● AVAILABLE DATA

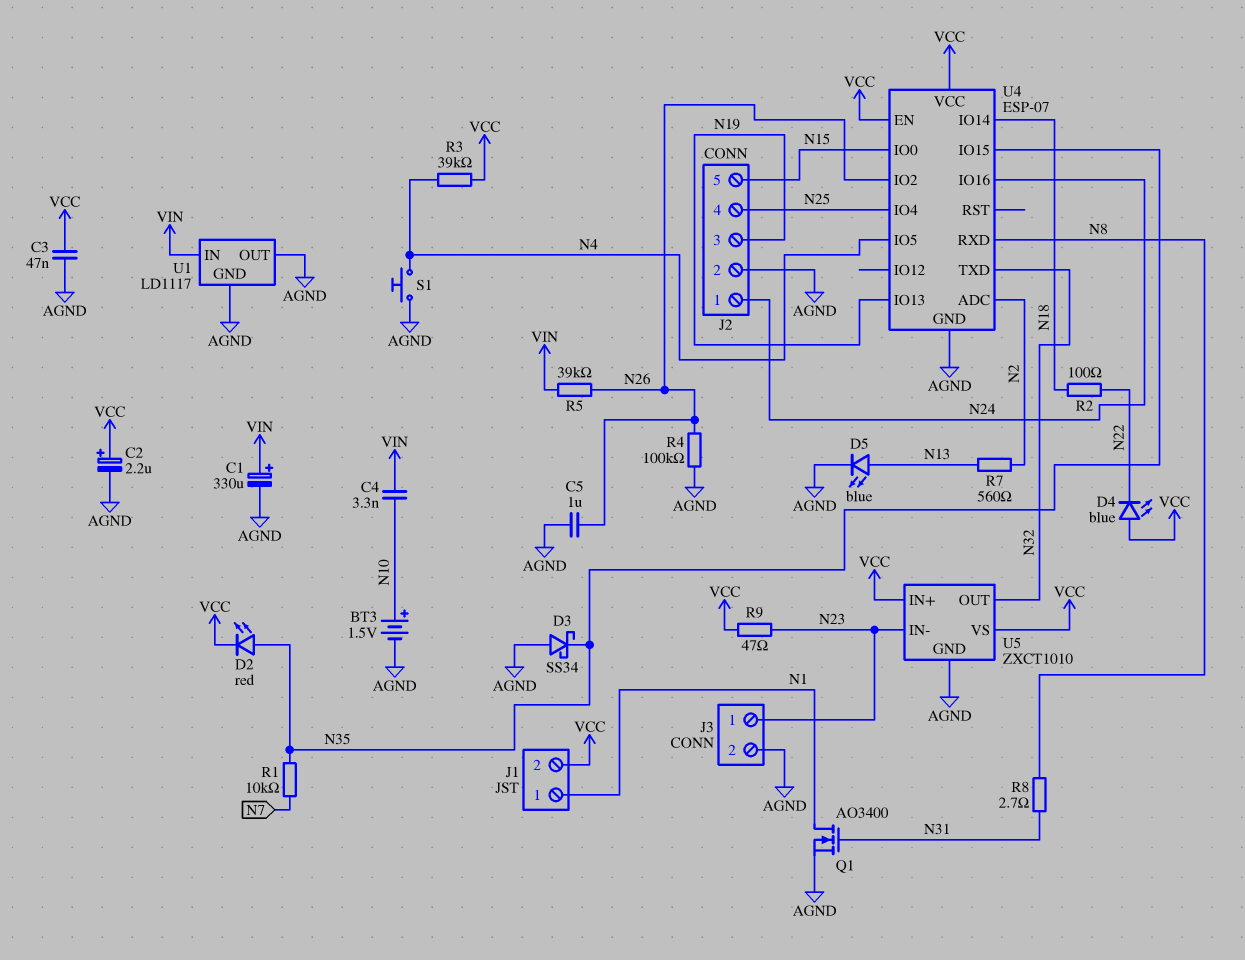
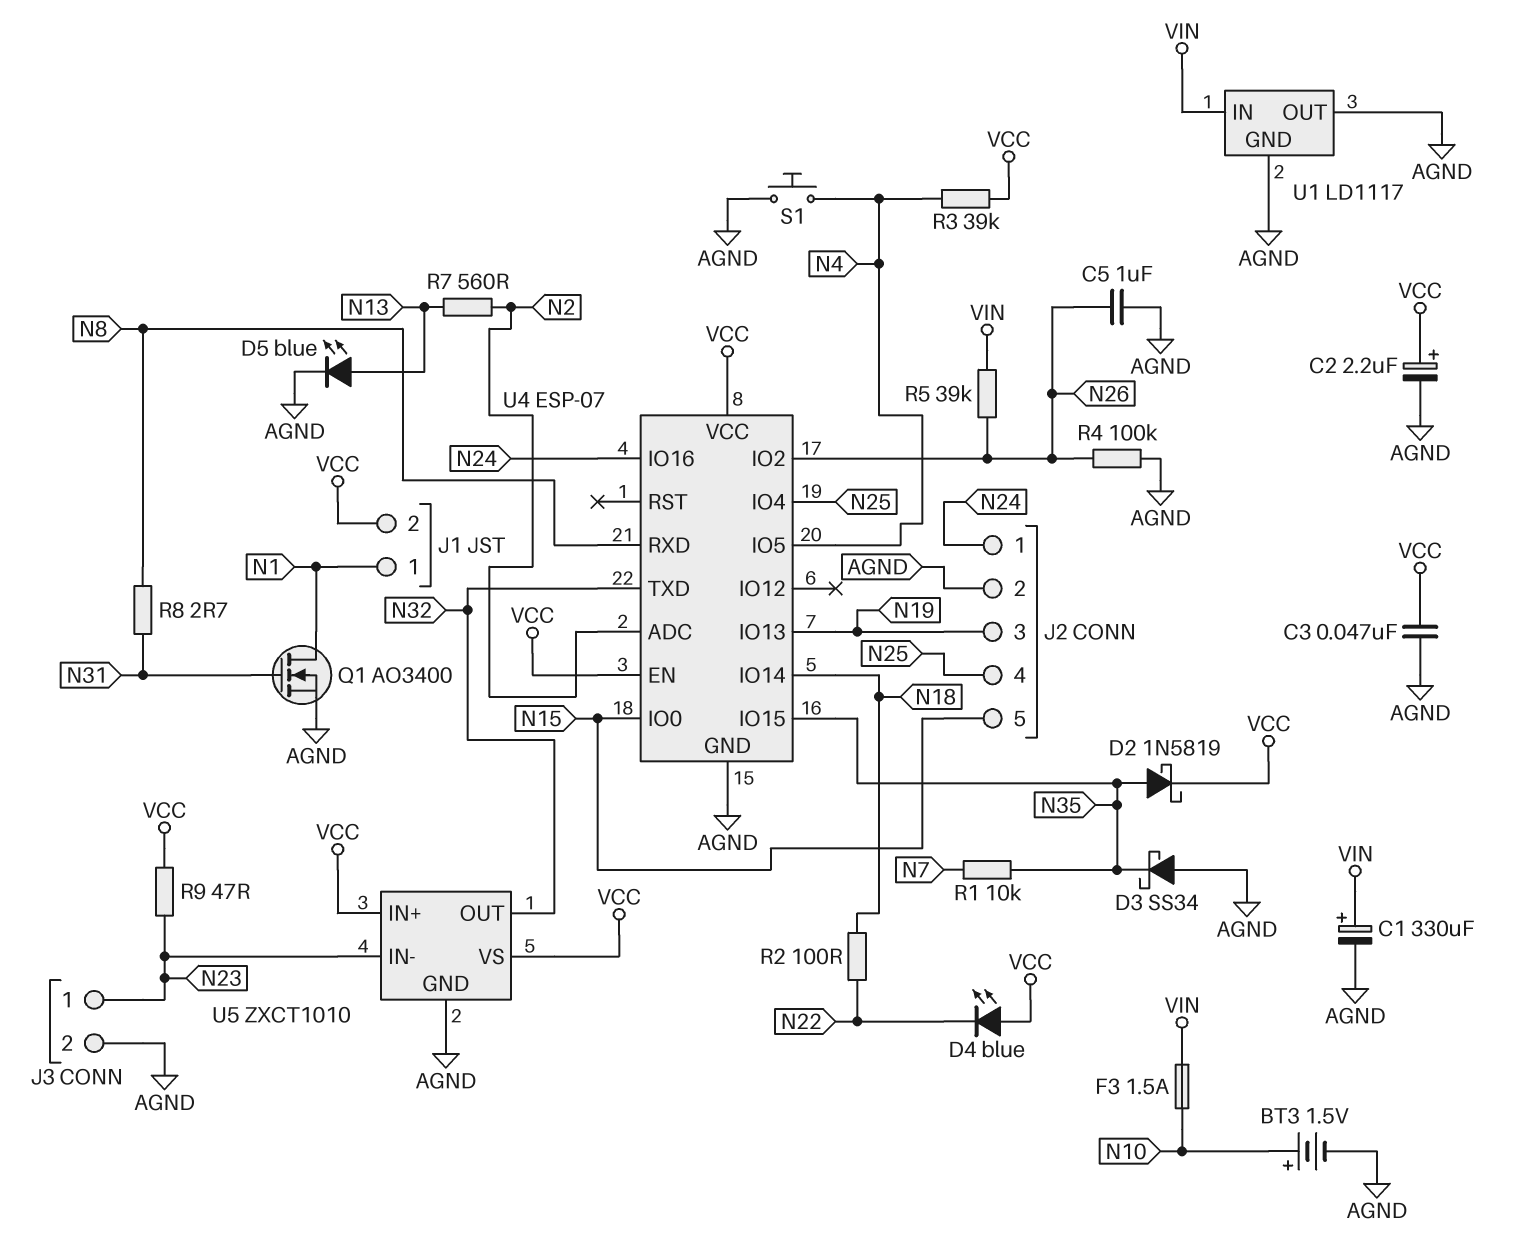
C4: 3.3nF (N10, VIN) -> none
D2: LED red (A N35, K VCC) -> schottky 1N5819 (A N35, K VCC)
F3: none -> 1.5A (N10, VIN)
==
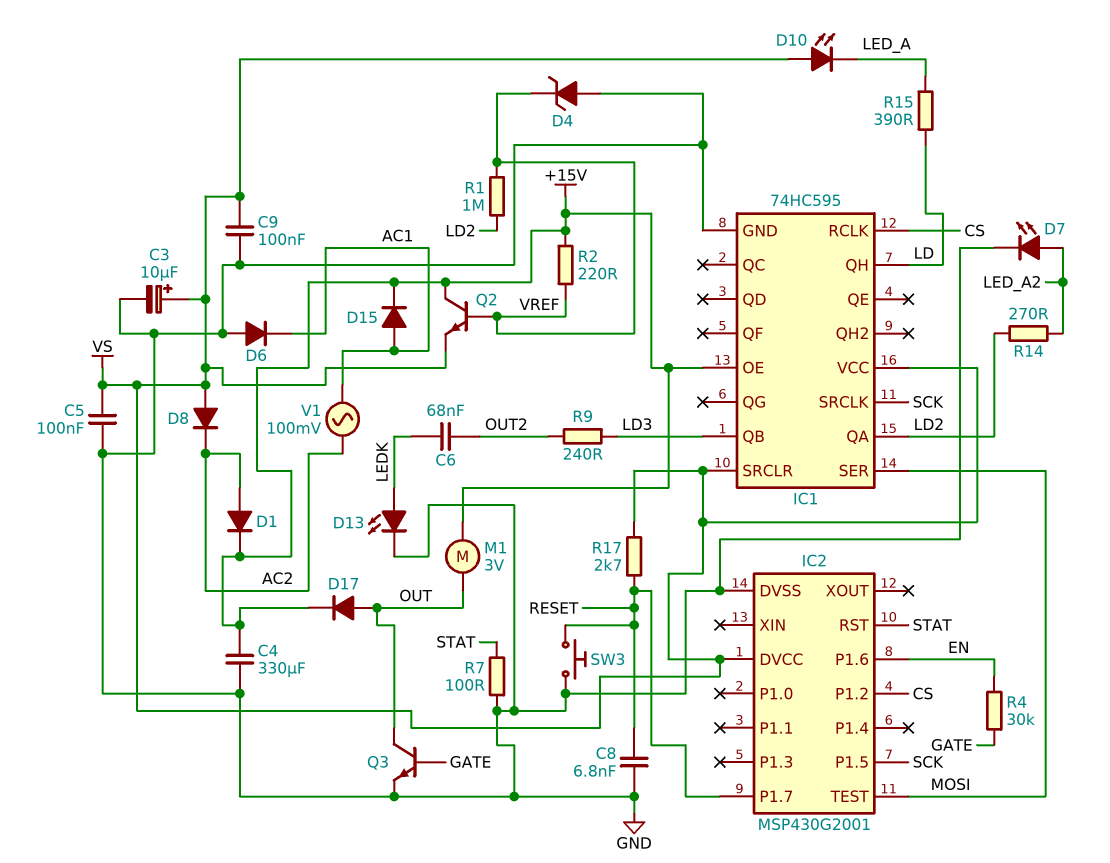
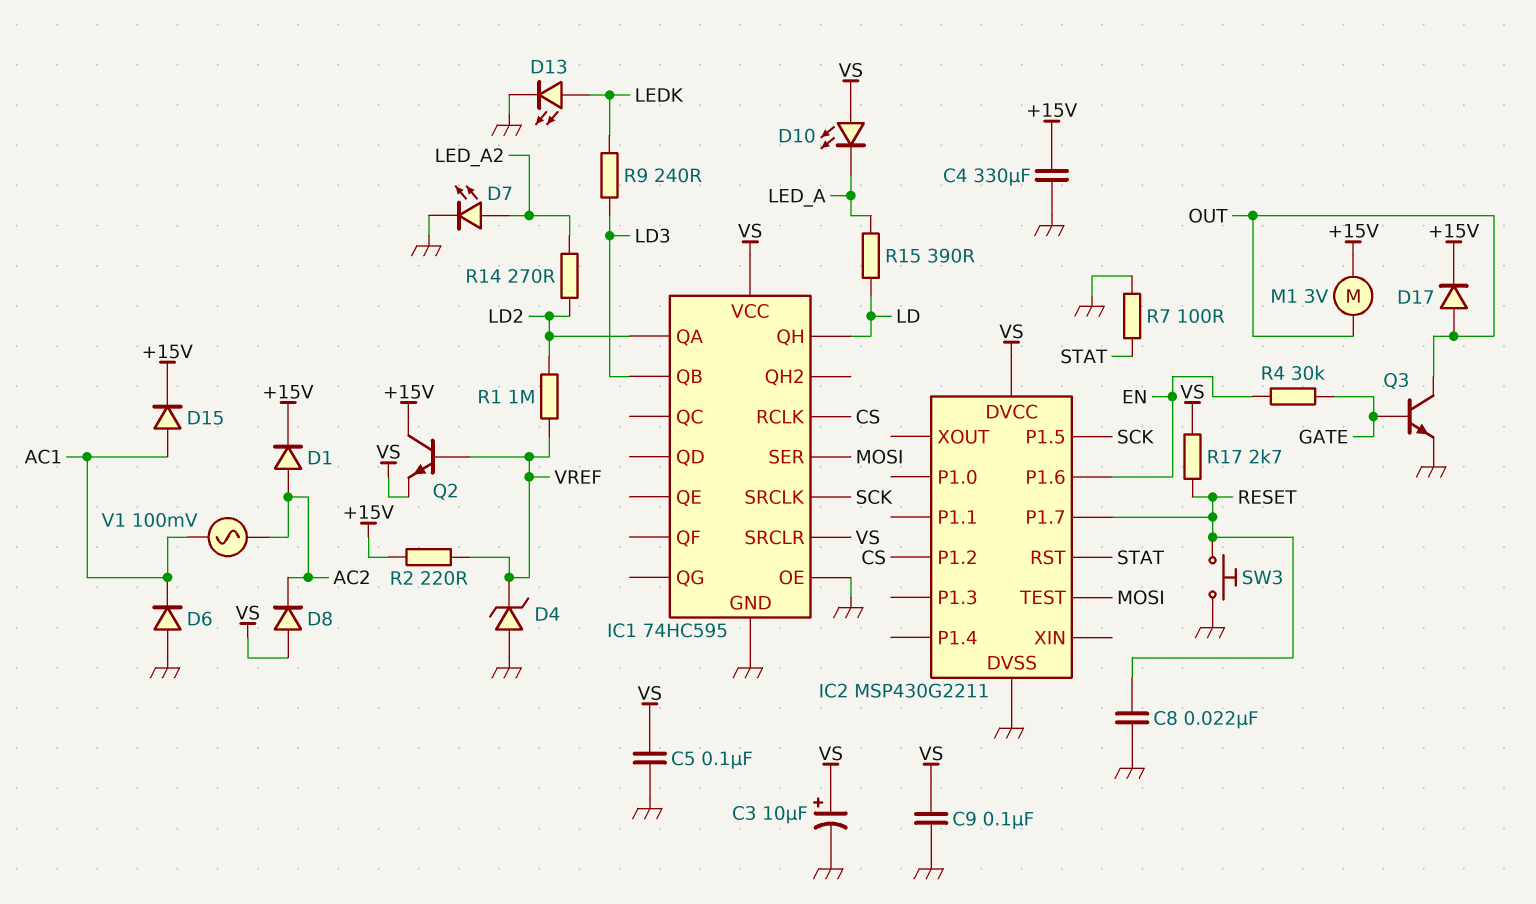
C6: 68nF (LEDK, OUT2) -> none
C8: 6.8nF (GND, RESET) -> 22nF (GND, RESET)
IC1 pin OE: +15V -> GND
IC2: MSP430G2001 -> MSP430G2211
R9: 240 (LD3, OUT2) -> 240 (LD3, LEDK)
...
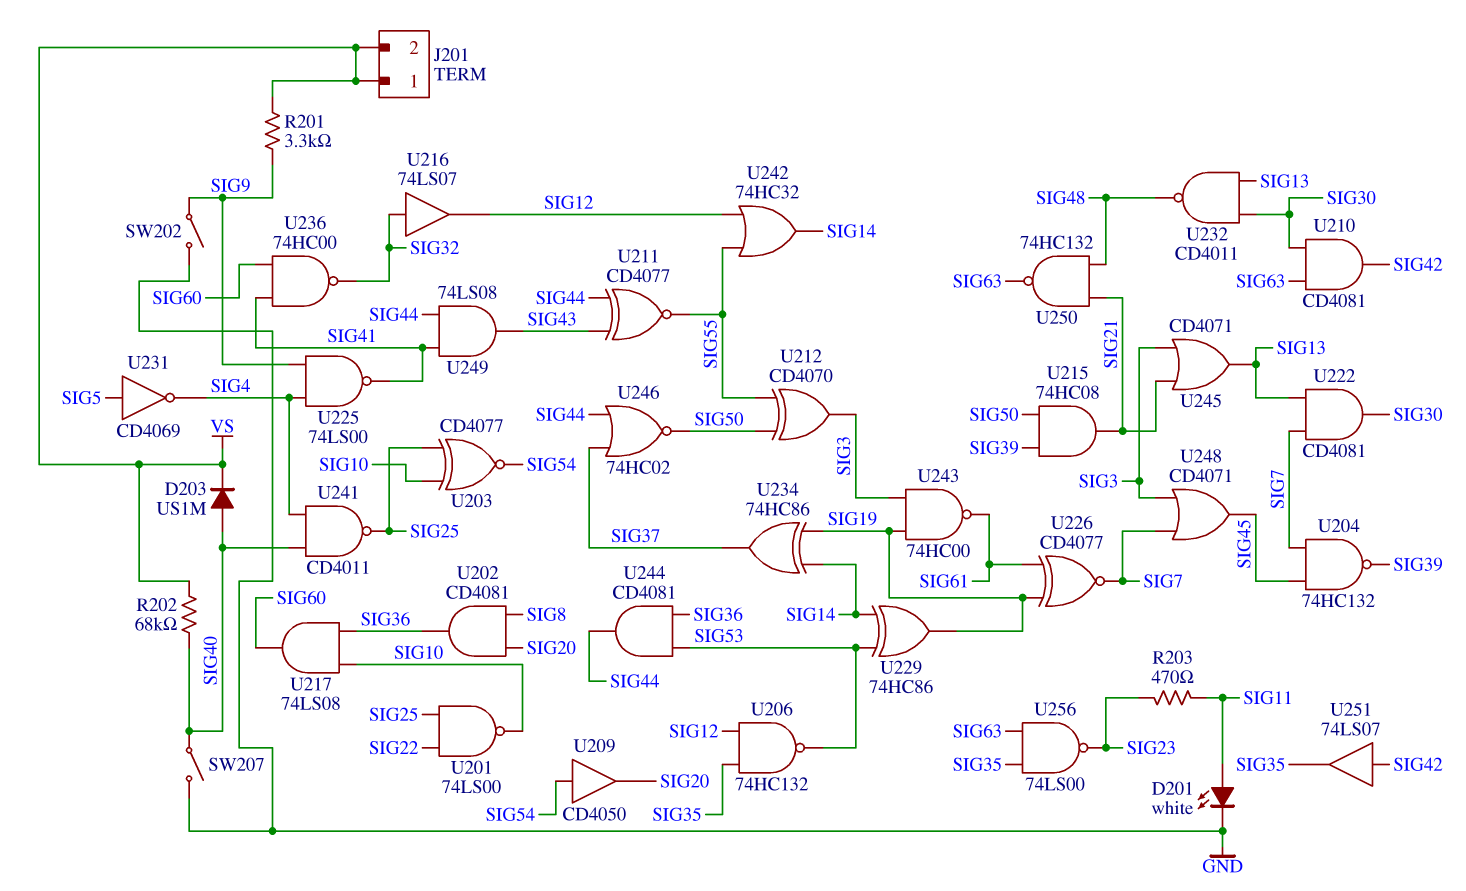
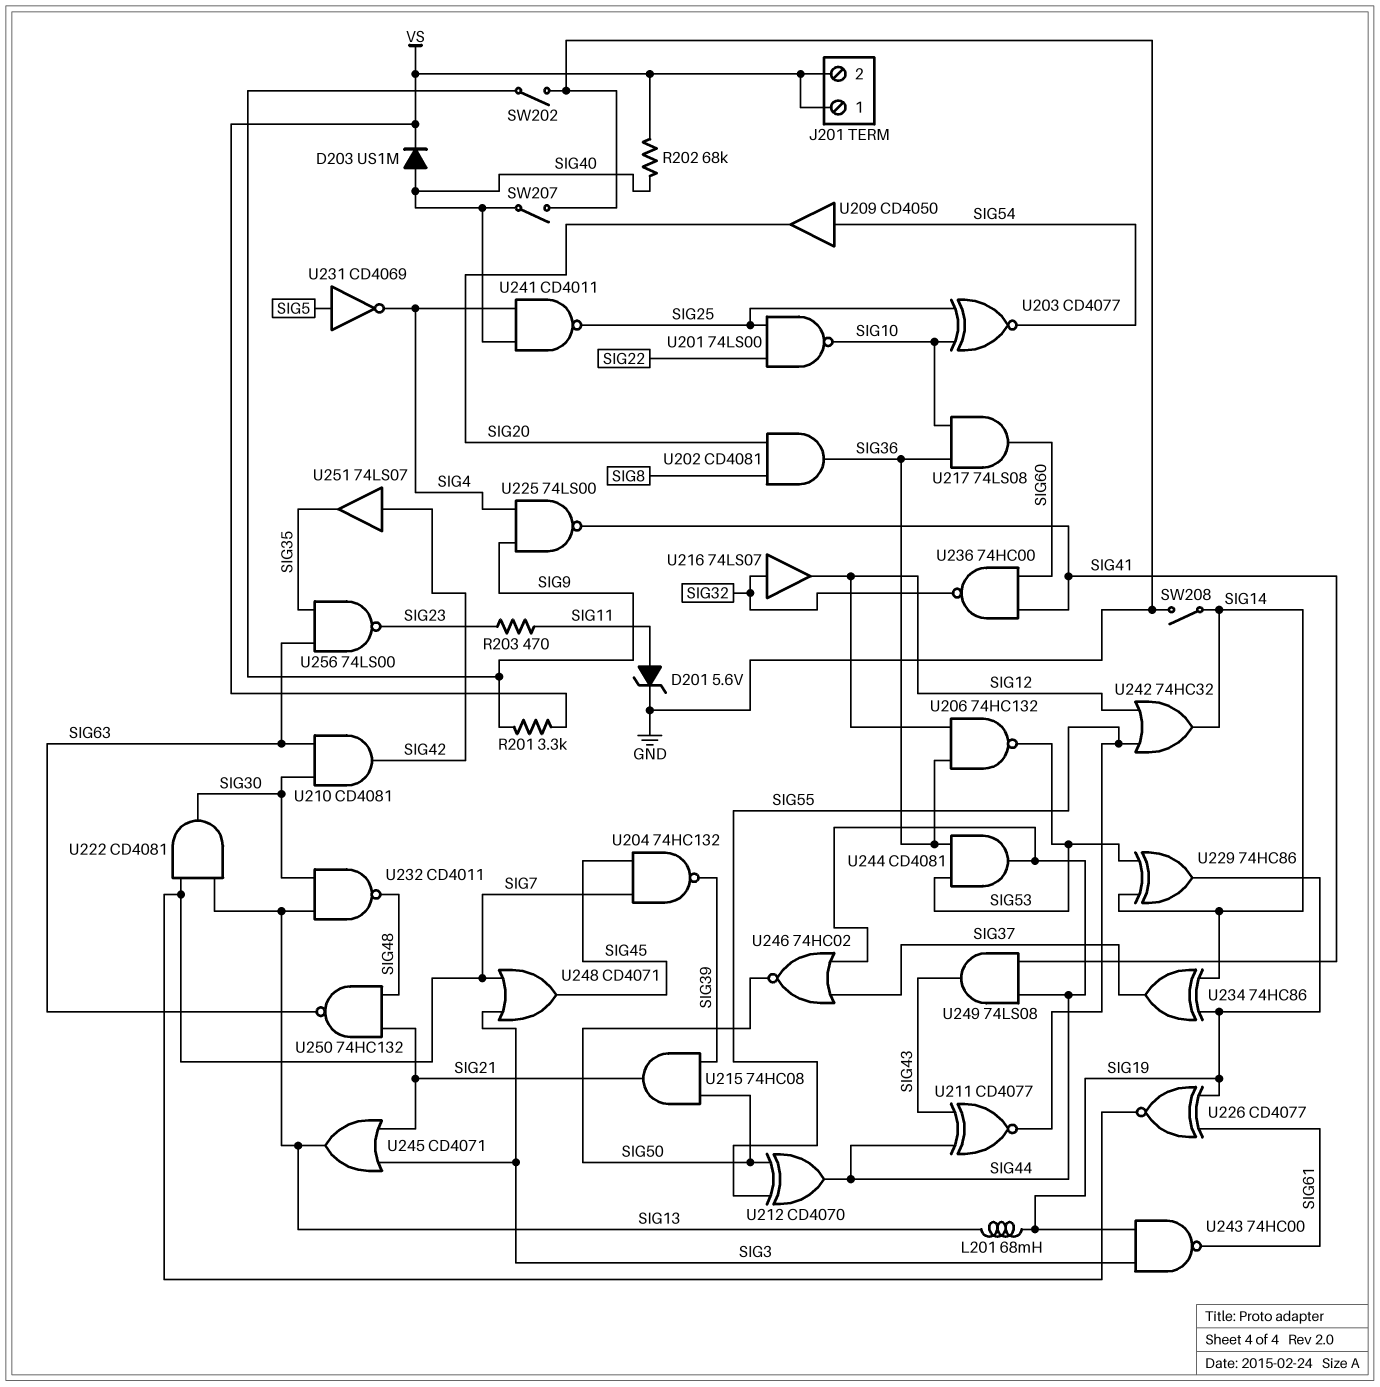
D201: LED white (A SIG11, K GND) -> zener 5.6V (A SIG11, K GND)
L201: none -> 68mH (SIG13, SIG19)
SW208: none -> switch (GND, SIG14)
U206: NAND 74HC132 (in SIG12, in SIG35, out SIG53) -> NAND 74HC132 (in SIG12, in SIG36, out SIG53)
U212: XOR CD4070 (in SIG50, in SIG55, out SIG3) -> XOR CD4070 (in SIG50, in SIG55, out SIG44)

● WHAT TO PRODUCE
Return all lines of the data in which the string "LEDK" appears.

● YOUR SOLUTION
C6: 68nF (LEDK, OUT2) -> none
R9: 240 (LD3, OUT2) -> 240 (LD3, LEDK)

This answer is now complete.